DATA TO EXAMINE: Begin

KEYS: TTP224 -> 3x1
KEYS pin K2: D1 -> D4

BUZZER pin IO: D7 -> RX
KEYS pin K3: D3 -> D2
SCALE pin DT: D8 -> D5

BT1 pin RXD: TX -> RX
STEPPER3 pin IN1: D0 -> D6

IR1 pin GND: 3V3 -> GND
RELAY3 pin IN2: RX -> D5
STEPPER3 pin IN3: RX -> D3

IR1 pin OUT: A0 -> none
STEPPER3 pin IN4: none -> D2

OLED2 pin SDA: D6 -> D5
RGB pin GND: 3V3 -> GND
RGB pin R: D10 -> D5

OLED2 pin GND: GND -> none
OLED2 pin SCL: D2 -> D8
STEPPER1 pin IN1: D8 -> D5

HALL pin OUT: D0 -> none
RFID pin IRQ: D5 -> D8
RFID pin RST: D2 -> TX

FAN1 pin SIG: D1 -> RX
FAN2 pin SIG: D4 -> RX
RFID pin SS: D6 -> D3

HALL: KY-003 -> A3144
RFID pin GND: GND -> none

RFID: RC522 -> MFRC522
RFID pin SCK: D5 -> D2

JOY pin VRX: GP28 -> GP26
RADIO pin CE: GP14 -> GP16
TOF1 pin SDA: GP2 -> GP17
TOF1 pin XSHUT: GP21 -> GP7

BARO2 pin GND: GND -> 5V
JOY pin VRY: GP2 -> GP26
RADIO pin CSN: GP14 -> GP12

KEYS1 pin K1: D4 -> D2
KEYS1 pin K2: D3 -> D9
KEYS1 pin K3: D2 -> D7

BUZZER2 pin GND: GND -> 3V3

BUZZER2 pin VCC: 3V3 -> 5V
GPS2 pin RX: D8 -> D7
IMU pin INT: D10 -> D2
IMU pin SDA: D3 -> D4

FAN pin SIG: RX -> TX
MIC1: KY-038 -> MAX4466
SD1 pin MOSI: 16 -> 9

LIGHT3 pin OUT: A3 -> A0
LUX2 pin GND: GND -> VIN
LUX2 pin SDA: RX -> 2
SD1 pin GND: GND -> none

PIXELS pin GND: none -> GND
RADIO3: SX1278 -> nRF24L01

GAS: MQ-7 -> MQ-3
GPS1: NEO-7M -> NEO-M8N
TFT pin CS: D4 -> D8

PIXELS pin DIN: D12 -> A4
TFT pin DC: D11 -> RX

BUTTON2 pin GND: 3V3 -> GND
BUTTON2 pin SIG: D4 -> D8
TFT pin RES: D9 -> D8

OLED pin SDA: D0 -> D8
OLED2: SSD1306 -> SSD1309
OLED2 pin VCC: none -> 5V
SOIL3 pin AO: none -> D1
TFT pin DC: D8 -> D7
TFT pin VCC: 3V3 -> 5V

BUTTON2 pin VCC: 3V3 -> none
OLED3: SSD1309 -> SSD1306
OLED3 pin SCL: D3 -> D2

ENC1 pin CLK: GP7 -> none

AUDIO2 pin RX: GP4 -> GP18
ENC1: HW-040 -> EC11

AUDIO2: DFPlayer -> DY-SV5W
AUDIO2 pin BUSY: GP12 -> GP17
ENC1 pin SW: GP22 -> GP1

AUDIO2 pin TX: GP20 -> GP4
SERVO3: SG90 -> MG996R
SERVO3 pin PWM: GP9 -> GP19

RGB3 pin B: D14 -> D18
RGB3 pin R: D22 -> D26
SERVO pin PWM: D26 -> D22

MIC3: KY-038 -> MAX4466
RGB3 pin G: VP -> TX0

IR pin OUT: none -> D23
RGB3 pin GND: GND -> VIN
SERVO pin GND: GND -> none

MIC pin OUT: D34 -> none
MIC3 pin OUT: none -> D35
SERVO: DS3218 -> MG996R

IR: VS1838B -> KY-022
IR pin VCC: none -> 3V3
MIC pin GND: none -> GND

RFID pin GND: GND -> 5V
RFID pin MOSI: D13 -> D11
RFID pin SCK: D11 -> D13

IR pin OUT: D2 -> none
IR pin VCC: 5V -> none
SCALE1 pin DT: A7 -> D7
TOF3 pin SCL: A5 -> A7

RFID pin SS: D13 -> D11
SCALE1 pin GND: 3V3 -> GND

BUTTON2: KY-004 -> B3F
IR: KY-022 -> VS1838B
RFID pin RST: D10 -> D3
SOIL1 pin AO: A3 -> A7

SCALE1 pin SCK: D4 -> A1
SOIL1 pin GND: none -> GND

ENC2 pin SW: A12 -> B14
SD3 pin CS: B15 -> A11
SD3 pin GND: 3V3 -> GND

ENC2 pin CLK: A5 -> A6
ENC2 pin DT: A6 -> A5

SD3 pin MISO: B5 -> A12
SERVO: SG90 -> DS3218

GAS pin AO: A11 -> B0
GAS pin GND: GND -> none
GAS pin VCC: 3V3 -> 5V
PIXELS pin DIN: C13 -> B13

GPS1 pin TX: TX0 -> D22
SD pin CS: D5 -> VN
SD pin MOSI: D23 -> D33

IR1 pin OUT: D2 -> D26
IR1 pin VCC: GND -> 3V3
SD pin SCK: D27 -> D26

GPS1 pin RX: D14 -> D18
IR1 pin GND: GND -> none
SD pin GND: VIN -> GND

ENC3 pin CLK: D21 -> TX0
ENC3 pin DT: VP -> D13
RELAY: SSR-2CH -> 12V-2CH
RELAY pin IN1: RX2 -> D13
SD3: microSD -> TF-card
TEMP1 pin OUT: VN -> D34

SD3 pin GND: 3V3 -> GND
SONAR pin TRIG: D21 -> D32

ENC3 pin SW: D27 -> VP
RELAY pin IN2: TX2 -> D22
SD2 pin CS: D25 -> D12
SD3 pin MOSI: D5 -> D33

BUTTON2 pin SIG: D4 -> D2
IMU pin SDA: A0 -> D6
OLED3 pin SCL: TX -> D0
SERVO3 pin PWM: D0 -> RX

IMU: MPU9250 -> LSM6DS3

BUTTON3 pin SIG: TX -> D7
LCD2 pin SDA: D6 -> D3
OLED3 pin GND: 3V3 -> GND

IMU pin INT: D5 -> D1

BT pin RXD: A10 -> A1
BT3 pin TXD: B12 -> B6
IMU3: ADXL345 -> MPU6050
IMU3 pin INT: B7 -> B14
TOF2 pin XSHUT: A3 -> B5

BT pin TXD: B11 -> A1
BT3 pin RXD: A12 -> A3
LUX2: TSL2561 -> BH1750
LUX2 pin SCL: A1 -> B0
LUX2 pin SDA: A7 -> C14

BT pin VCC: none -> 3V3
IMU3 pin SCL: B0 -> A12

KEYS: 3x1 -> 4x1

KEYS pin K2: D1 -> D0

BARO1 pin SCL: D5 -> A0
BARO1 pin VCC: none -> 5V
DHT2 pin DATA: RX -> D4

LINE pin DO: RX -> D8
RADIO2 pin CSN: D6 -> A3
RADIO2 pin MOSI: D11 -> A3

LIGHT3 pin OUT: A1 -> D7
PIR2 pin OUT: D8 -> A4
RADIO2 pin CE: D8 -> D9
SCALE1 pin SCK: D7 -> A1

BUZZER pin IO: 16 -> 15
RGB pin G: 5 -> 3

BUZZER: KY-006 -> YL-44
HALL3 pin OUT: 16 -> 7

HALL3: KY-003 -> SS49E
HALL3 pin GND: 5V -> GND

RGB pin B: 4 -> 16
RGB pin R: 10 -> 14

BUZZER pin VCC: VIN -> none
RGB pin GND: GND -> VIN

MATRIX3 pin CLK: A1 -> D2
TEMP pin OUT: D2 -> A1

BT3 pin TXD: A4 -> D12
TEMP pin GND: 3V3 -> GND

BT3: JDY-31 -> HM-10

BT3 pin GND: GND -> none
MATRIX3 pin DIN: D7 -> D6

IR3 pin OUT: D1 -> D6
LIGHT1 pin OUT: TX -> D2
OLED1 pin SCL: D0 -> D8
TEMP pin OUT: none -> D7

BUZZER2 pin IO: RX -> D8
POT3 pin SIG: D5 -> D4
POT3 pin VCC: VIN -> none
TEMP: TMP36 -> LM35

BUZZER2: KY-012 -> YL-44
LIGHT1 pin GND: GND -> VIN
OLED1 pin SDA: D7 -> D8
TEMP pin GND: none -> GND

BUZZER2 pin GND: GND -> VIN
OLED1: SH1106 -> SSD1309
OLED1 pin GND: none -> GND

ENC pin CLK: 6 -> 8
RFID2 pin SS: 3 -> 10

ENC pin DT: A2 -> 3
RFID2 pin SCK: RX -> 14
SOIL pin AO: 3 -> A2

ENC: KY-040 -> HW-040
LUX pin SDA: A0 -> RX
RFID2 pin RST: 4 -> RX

DATA TO EXAMINE: End

§ **TASK TO CARRY OUT**
The lines above from the one with "RFID pin IRQ: D5 -> D8" through the one with "TOF1 pin SDA: GP2 -> GP17" are to be duplicated exactly, ends included, with nothing added.

§ **FINISHED TASK**
RFID pin IRQ: D5 -> D8
RFID pin RST: D2 -> TX

FAN1 pin SIG: D1 -> RX
FAN2 pin SIG: D4 -> RX
RFID pin SS: D6 -> D3

HALL: KY-003 -> A3144
RFID pin GND: GND -> none

RFID: RC522 -> MFRC522
RFID pin SCK: D5 -> D2

JOY pin VRX: GP28 -> GP26
RADIO pin CE: GP14 -> GP16
TOF1 pin SDA: GP2 -> GP17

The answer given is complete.